[Start of Attachment]

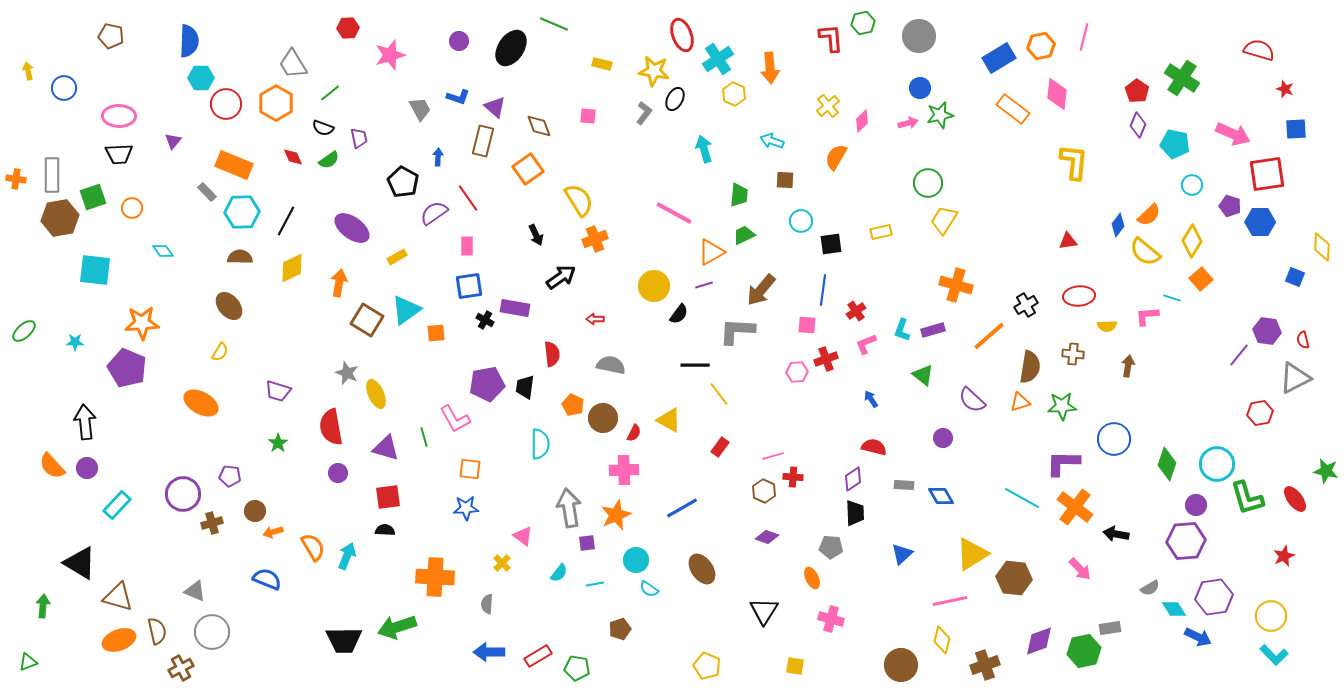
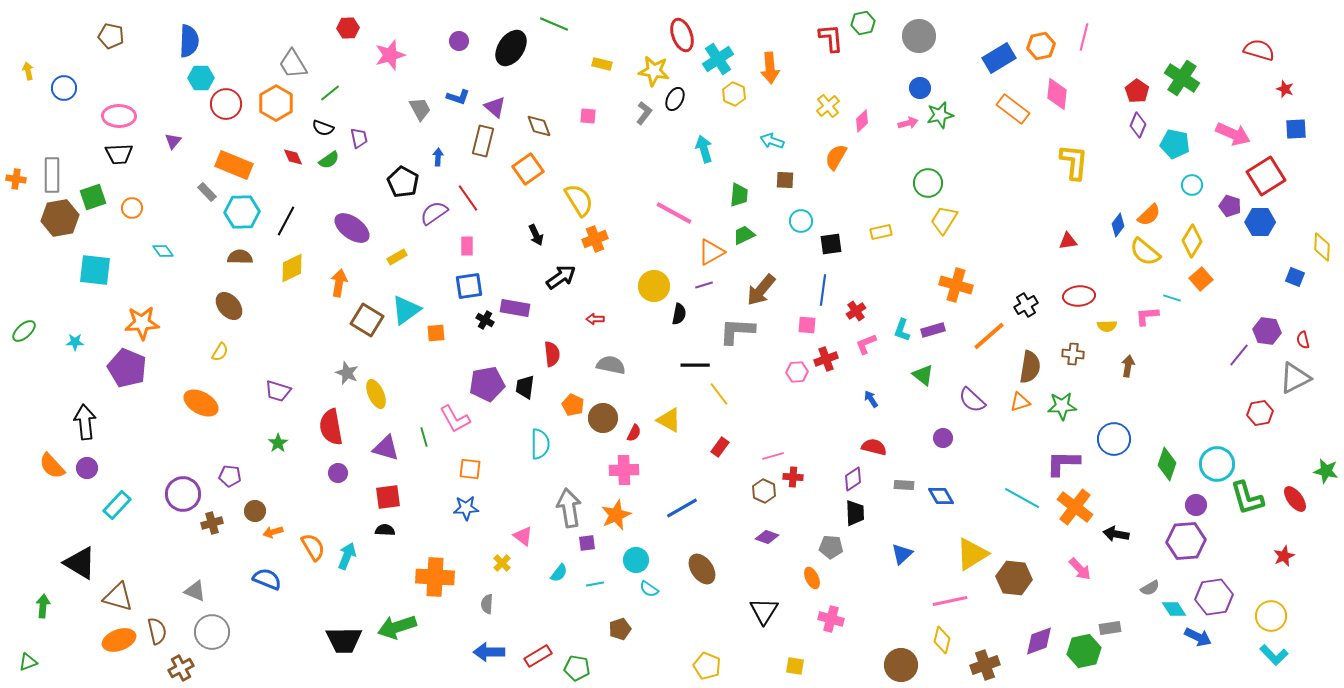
red square at (1267, 174): moved 1 px left, 2 px down; rotated 24 degrees counterclockwise
black semicircle at (679, 314): rotated 25 degrees counterclockwise
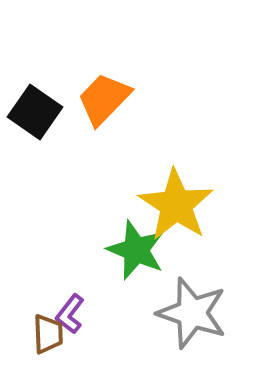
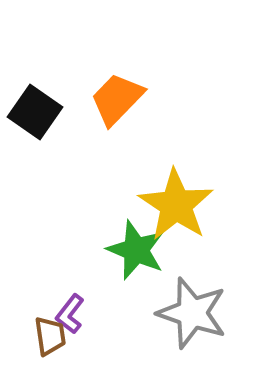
orange trapezoid: moved 13 px right
brown trapezoid: moved 2 px right, 2 px down; rotated 6 degrees counterclockwise
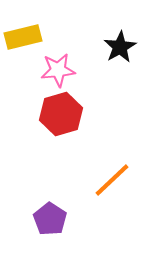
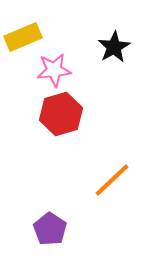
yellow rectangle: rotated 9 degrees counterclockwise
black star: moved 6 px left
pink star: moved 4 px left
purple pentagon: moved 10 px down
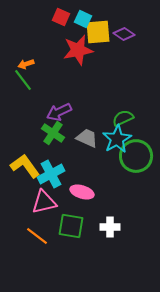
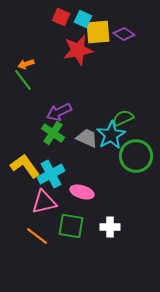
cyan star: moved 6 px left, 4 px up
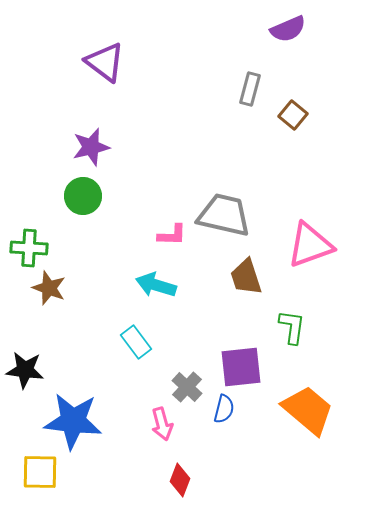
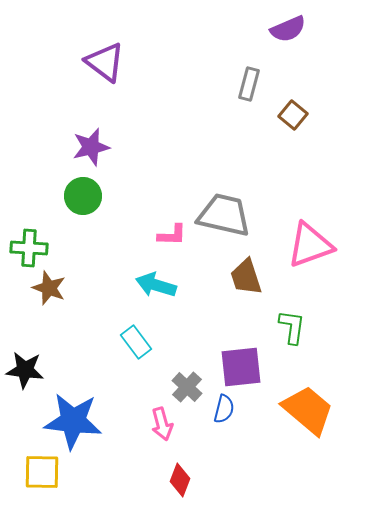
gray rectangle: moved 1 px left, 5 px up
yellow square: moved 2 px right
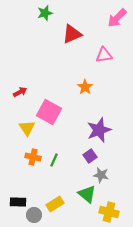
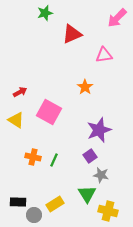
yellow triangle: moved 11 px left, 8 px up; rotated 24 degrees counterclockwise
green triangle: rotated 18 degrees clockwise
yellow cross: moved 1 px left, 1 px up
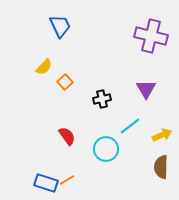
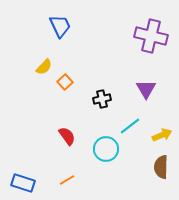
blue rectangle: moved 23 px left
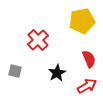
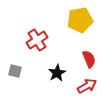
yellow pentagon: moved 2 px left, 1 px up
red cross: moved 1 px left; rotated 10 degrees clockwise
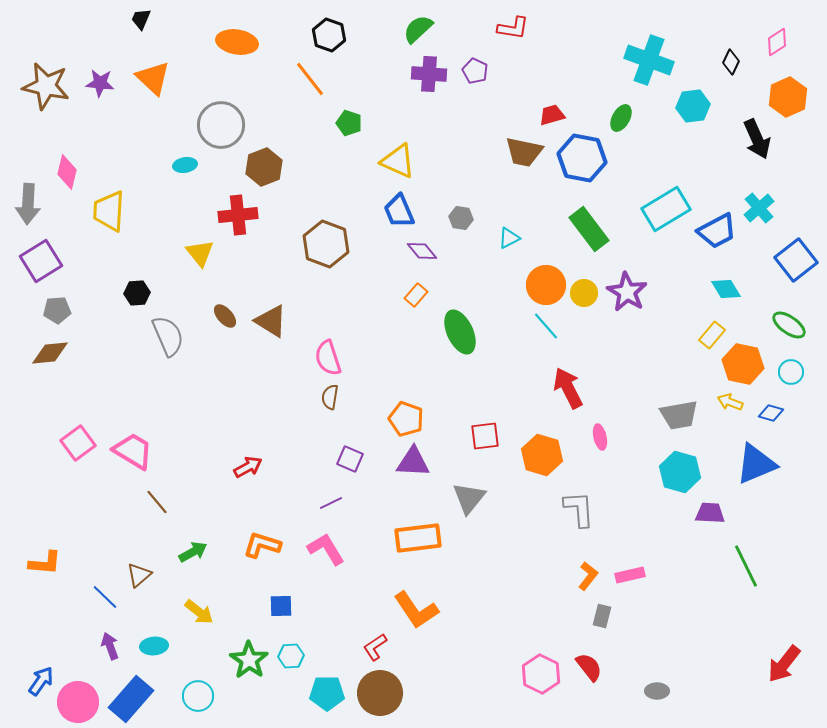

[End of Attachment]

**EXERCISE GOAL**.
Pictures stay out of the copy; print the material above exactly.

**RESPONSE BELOW**.
red square at (1267, 174): moved 1 px left, 2 px down; rotated 24 degrees counterclockwise
black semicircle at (679, 314): rotated 25 degrees counterclockwise
orange trapezoid: moved 13 px right
brown trapezoid: moved 2 px right, 2 px down; rotated 6 degrees counterclockwise
yellow rectangle: rotated 9 degrees counterclockwise
black star: moved 6 px left
pink star: moved 4 px left
purple pentagon: moved 10 px down
cyan star: moved 6 px left, 4 px up
gray rectangle: moved 1 px left, 5 px up
yellow square: moved 2 px right
yellow triangle: moved 11 px left, 8 px up; rotated 24 degrees counterclockwise
green triangle: rotated 18 degrees clockwise
yellow cross: moved 1 px left, 1 px up
blue rectangle: moved 23 px left
yellow pentagon: moved 2 px left, 1 px up
red cross: moved 1 px left; rotated 10 degrees clockwise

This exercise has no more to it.